Records from a collection
BEGIN

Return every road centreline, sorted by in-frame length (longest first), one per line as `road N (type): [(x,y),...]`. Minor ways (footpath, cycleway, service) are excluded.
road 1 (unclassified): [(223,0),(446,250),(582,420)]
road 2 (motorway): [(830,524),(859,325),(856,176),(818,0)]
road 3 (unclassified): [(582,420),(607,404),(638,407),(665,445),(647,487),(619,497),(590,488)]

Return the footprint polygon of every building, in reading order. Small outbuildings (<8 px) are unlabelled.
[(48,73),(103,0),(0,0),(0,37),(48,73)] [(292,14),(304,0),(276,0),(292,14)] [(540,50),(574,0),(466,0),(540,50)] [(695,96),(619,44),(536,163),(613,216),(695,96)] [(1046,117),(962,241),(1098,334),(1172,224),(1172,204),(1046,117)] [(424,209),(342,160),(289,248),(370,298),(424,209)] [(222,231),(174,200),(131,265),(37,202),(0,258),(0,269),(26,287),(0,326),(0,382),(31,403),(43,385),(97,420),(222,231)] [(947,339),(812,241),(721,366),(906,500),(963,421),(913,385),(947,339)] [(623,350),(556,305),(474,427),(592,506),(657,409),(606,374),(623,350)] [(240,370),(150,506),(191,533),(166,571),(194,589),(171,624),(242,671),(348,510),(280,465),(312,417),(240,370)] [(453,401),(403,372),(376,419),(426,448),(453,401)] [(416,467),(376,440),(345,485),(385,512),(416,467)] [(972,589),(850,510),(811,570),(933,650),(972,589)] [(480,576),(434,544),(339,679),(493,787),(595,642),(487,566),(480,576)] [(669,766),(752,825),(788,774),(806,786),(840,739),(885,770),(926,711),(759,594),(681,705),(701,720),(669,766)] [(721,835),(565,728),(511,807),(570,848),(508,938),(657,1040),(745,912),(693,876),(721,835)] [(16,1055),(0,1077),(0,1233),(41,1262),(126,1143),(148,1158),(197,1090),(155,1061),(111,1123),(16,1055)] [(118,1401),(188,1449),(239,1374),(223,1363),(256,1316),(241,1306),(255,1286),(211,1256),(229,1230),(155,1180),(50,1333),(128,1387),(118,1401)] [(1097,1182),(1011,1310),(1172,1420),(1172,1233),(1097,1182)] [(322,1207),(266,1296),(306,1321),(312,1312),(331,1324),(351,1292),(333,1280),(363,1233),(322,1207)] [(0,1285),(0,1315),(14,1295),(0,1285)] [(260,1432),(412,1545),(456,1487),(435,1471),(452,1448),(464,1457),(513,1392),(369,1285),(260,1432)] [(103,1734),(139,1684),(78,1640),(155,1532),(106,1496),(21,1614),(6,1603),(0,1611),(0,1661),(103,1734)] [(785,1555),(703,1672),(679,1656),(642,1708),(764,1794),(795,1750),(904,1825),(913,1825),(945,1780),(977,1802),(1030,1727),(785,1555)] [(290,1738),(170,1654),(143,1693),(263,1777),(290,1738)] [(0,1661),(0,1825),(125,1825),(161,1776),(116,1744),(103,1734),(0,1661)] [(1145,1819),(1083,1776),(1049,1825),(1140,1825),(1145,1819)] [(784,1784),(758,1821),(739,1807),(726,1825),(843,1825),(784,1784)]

END

▸ What you will do: Copy out the data in full, exactly.

▸ Solution to the problem:
Return every road centreline, sorted by in-frame length (longest first), one per line as `road N (type): [(x,y),...]`. Minor ways (footpath, cycleway, service) are excluded.
road 1 (unclassified): [(223,0),(446,250),(582,420)]
road 2 (motorway): [(830,524),(859,325),(856,176),(818,0)]
road 3 (unclassified): [(582,420),(607,404),(638,407),(665,445),(647,487),(619,497),(590,488)]

Return the footprint polygon of every building, in reading order. Small outbuildings (<8 px) are unlabelled.
[(48,73),(103,0),(0,0),(0,37),(48,73)] [(292,14),(304,0),(276,0),(292,14)] [(540,50),(574,0),(466,0),(540,50)] [(695,96),(619,44),(536,163),(613,216),(695,96)] [(1046,117),(962,241),(1098,334),(1172,224),(1172,204),(1046,117)] [(424,209),(342,160),(289,248),(370,298),(424,209)] [(222,231),(174,200),(131,265),(37,202),(0,258),(0,269),(26,287),(0,326),(0,382),(31,403),(43,385),(97,420),(222,231)] [(947,339),(812,241),(721,366),(906,500),(963,421),(913,385),(947,339)] [(623,350),(556,305),(474,427),(592,506),(657,409),(606,374),(623,350)] [(240,370),(150,506),(191,533),(166,571),(194,589),(171,624),(242,671),(348,510),(280,465),(312,417),(240,370)] [(453,401),(403,372),(376,419),(426,448),(453,401)] [(416,467),(376,440),(345,485),(385,512),(416,467)] [(972,589),(850,510),(811,570),(933,650),(972,589)] [(480,576),(434,544),(339,679),(493,787),(595,642),(487,566),(480,576)] [(669,766),(752,825),(788,774),(806,786),(840,739),(885,770),(926,711),(759,594),(681,705),(701,720),(669,766)] [(721,835),(565,728),(511,807),(570,848),(508,938),(657,1040),(745,912),(693,876),(721,835)] [(16,1055),(0,1077),(0,1233),(41,1262),(126,1143),(148,1158),(197,1090),(155,1061),(111,1123),(16,1055)] [(118,1401),(188,1449),(239,1374),(223,1363),(256,1316),(241,1306),(255,1286),(211,1256),(229,1230),(155,1180),(50,1333),(128,1387),(118,1401)] [(1097,1182),(1011,1310),(1172,1420),(1172,1233),(1097,1182)] [(322,1207),(266,1296),(306,1321),(312,1312),(331,1324),(351,1292),(333,1280),(363,1233),(322,1207)] [(0,1285),(0,1315),(14,1295),(0,1285)] [(260,1432),(412,1545),(456,1487),(435,1471),(452,1448),(464,1457),(513,1392),(369,1285),(260,1432)] [(103,1734),(139,1684),(78,1640),(155,1532),(106,1496),(21,1614),(6,1603),(0,1611),(0,1661),(103,1734)] [(785,1555),(703,1672),(679,1656),(642,1708),(764,1794),(795,1750),(904,1825),(913,1825),(945,1780),(977,1802),(1030,1727),(785,1555)] [(290,1738),(170,1654),(143,1693),(263,1777),(290,1738)] [(0,1661),(0,1825),(125,1825),(161,1776),(116,1744),(103,1734),(0,1661)] [(1145,1819),(1083,1776),(1049,1825),(1140,1825),(1145,1819)] [(784,1784),(758,1821),(739,1807),(726,1825),(843,1825),(784,1784)]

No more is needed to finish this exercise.